Exercise aim:
All that should come back is the lines of the data below from the one containing "(683, 182) = (503, 366): orange" to the one containing "(746, 316) = (704, 229): yellow", inclusive, exactly as they stand.

═════ Source data

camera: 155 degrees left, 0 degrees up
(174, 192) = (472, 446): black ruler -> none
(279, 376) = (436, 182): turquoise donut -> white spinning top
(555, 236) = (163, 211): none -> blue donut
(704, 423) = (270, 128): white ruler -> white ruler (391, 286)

══════════
═════ Source data

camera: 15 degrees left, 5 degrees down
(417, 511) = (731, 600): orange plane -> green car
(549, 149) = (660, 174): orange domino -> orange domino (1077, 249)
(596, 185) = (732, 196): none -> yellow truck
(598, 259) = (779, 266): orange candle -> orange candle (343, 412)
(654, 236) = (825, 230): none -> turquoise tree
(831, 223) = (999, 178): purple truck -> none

══════════
═════ Source data

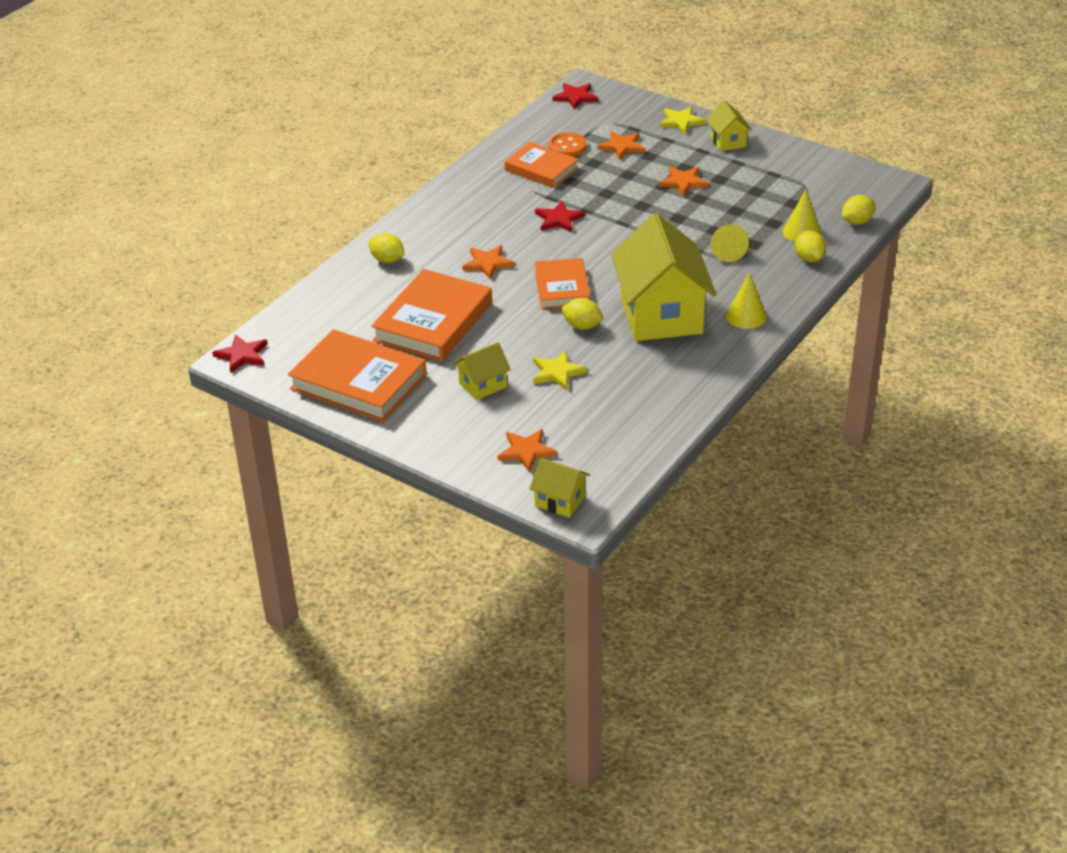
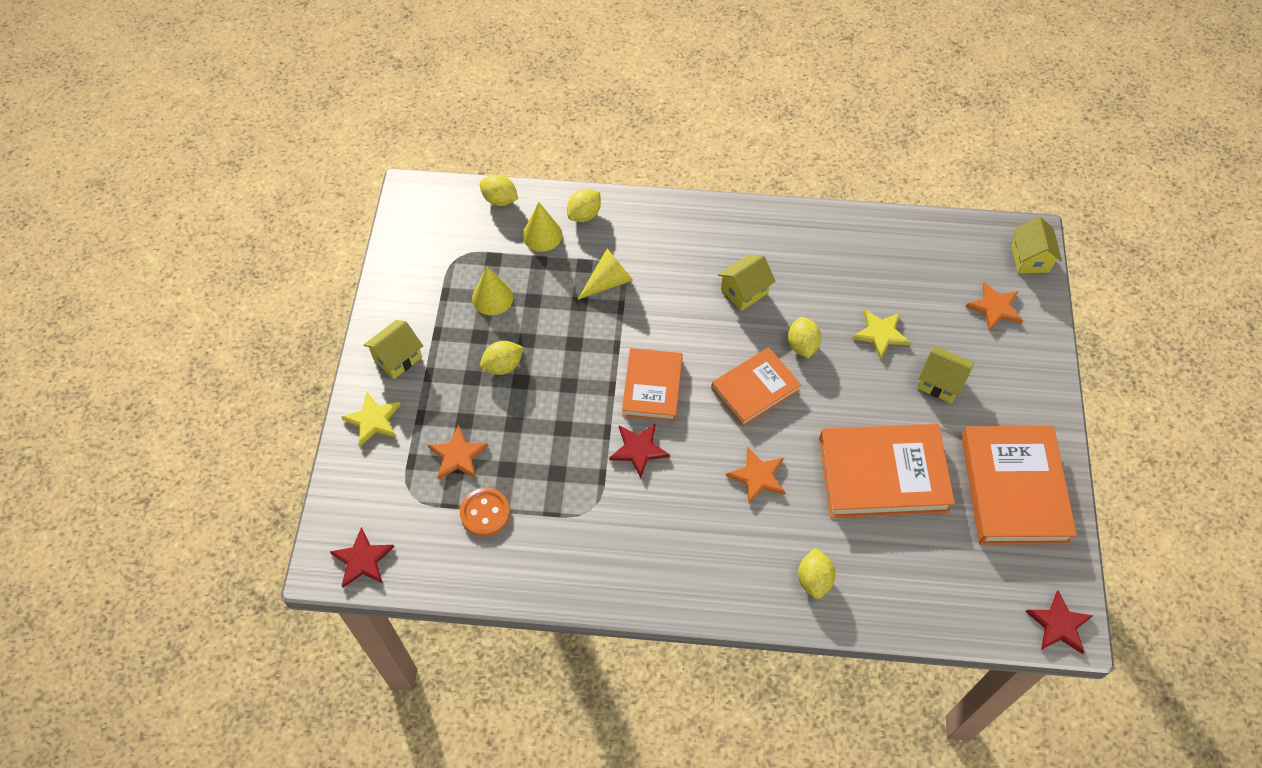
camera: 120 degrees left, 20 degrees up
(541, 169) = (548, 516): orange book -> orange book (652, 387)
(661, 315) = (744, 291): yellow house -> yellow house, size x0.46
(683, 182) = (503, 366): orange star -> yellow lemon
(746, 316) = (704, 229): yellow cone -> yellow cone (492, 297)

══════════

Answer section:
(683, 182) = (503, 366): orange star -> yellow lemon
(746, 316) = (704, 229): yellow cone -> yellow cone (492, 297)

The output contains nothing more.